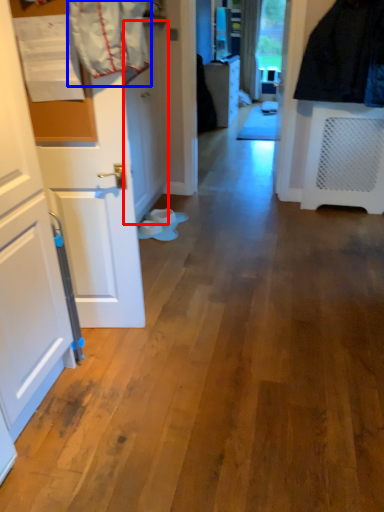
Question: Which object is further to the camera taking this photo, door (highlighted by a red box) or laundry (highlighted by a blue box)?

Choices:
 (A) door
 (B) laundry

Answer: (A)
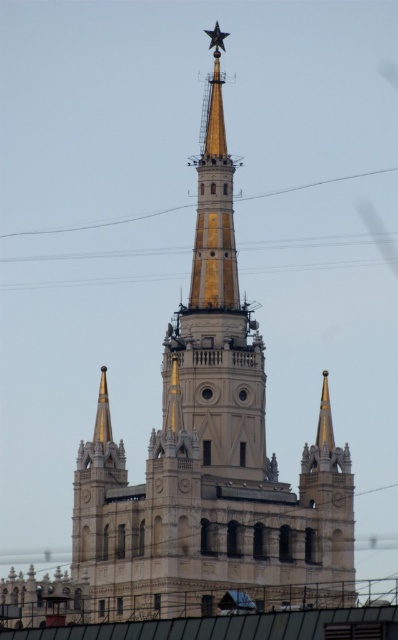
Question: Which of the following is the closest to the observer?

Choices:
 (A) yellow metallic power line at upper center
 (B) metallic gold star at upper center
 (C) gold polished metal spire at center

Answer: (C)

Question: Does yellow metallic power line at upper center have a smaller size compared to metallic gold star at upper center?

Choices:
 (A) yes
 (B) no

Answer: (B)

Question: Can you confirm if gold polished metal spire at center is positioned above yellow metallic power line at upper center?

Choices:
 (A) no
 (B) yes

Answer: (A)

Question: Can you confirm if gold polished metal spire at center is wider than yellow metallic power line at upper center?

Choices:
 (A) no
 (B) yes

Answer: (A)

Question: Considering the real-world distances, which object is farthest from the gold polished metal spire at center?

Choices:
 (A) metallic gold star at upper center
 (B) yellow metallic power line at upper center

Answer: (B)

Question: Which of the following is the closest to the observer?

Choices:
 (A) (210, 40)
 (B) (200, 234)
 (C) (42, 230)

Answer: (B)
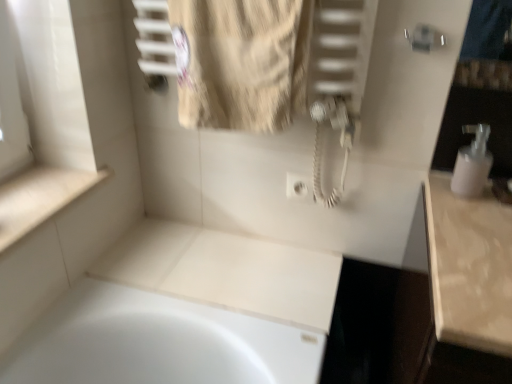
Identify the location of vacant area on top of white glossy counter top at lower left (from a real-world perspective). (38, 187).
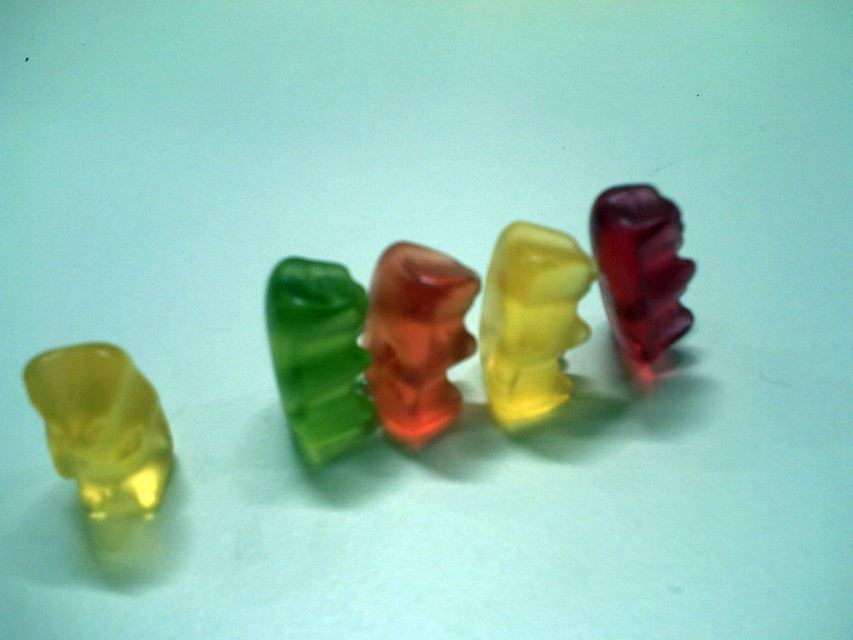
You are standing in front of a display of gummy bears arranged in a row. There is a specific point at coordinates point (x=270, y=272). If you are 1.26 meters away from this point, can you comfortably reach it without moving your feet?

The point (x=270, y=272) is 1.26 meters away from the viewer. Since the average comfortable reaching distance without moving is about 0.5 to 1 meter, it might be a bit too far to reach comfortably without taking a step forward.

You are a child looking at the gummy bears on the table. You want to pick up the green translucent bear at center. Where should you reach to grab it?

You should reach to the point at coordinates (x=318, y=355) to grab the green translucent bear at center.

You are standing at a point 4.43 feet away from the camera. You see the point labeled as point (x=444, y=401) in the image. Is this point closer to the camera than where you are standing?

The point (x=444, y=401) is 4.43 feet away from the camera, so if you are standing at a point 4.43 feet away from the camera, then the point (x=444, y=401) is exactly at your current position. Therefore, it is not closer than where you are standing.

# DESCRIPTION OF THE TASK
Reproduce the records above with every occurrence of "yellow metallic power line" changed to "yellow metallic cable" and everything else left as it is. Omit the pictures from your answer.

# PROBLEM SOLUTION
Question: Which object is further to the camera taking this photo, door (highlighted by a red box) or laundry (highlighted by a blue box)?

Choices:
 (A) door
 (B) laundry

Answer: (A)
Question: Which of the following is the closest to the observer?

Choices:
 (A) yellow metallic cable at upper center
 (B) metallic gold star at upper center
 (C) gold polished metal spire at center

Answer: (C)

Question: Does yellow metallic cable at upper center have a smaller size compared to metallic gold star at upper center?

Choices:
 (A) yes
 (B) no

Answer: (B)

Question: Can you confirm if gold polished metal spire at center is positioned above yellow metallic cable at upper center?

Choices:
 (A) no
 (B) yes

Answer: (A)

Question: Can you confirm if gold polished metal spire at center is wider than yellow metallic cable at upper center?

Choices:
 (A) no
 (B) yes

Answer: (A)

Question: Considering the real-world distances, which object is farthest from the gold polished metal spire at center?

Choices:
 (A) metallic gold star at upper center
 (B) yellow metallic cable at upper center

Answer: (B)

Question: Which of the following is the closest to the observer?

Choices:
 (A) (210, 40)
 (B) (200, 234)
 (C) (42, 230)

Answer: (B)
Identify the location of vacant area on top of white glossy counter top at lower left (from a real-world perspective). (38, 187).
You are standing in front of a display of gummy bears arranged in a row. There is a specific point at coordinates point (x=270, y=272). If you are 1.26 meters away from this point, can you comfortably reach it without moving your feet?

The point (x=270, y=272) is 1.26 meters away from the viewer. Since the average comfortable reaching distance without moving is about 0.5 to 1 meter, it might be a bit too far to reach comfortably without taking a step forward.

You are a child looking at the gummy bears on the table. You want to pick up the green translucent bear at center. Where should you reach to grab it?

You should reach to the point at coordinates (x=318, y=355) to grab the green translucent bear at center.

You are standing at a point 4.43 feet away from the camera. You see the point labeled as point (x=444, y=401) in the image. Is this point closer to the camera than where you are standing?

The point (x=444, y=401) is 4.43 feet away from the camera, so if you are standing at a point 4.43 feet away from the camera, then the point (x=444, y=401) is exactly at your current position. Therefore, it is not closer than where you are standing.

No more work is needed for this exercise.